**Work order:** An exact copy of every record below is needed, with the pictures left out.

(Image change detection data)
○ ○ ○ ○
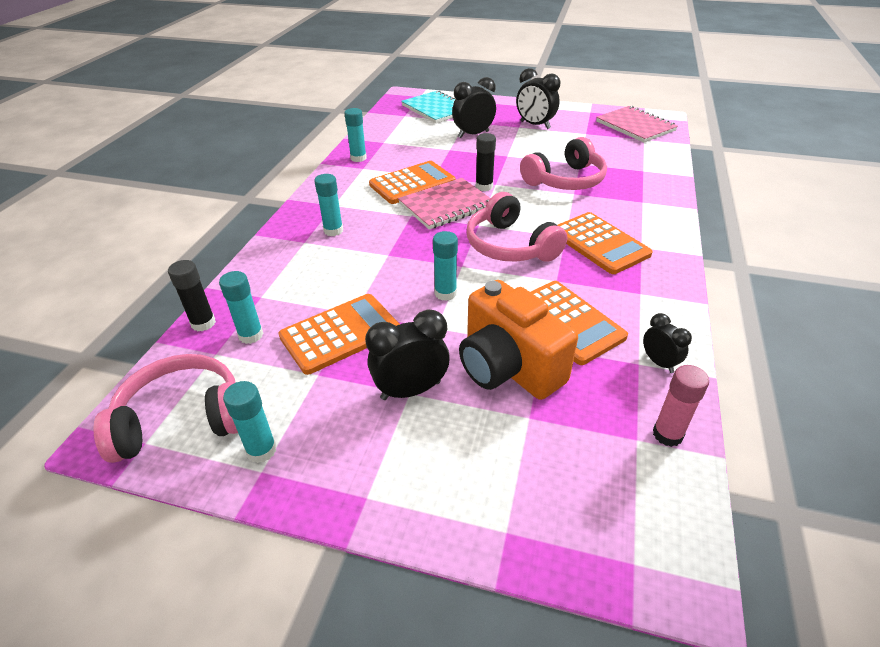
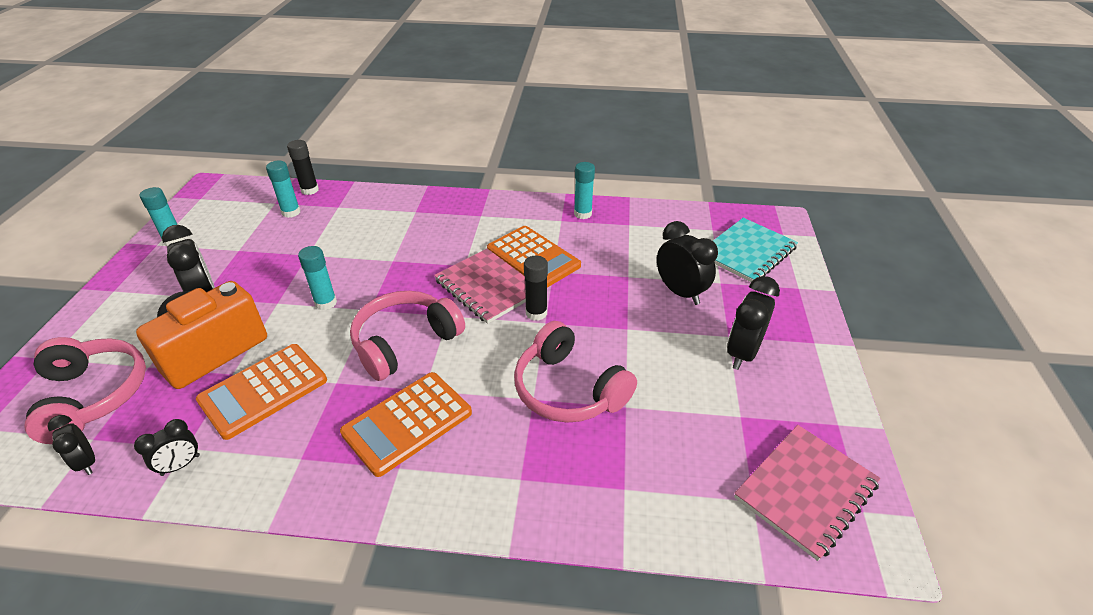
camera: 80 degrees right, 0 degrees up
(182, 419) = (214, 206): pink headphones -> pink headphones (93, 396)
(333, 230) = (434, 223): turquoise glue stick -> none
(340, 333) = (282, 252): orange calculator -> none
(667, 434) = (87, 462): pink glue stick -> black clock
○ ○ ○ ○
**Exercise solution:**
camera: 80 degrees right, 0 degrees up
(182, 419) = (214, 206): pink headphones -> pink headphones (93, 396)
(333, 230) = (434, 223): turquoise glue stick -> none
(340, 333) = (282, 252): orange calculator -> none
(667, 434) = (87, 462): pink glue stick -> black clock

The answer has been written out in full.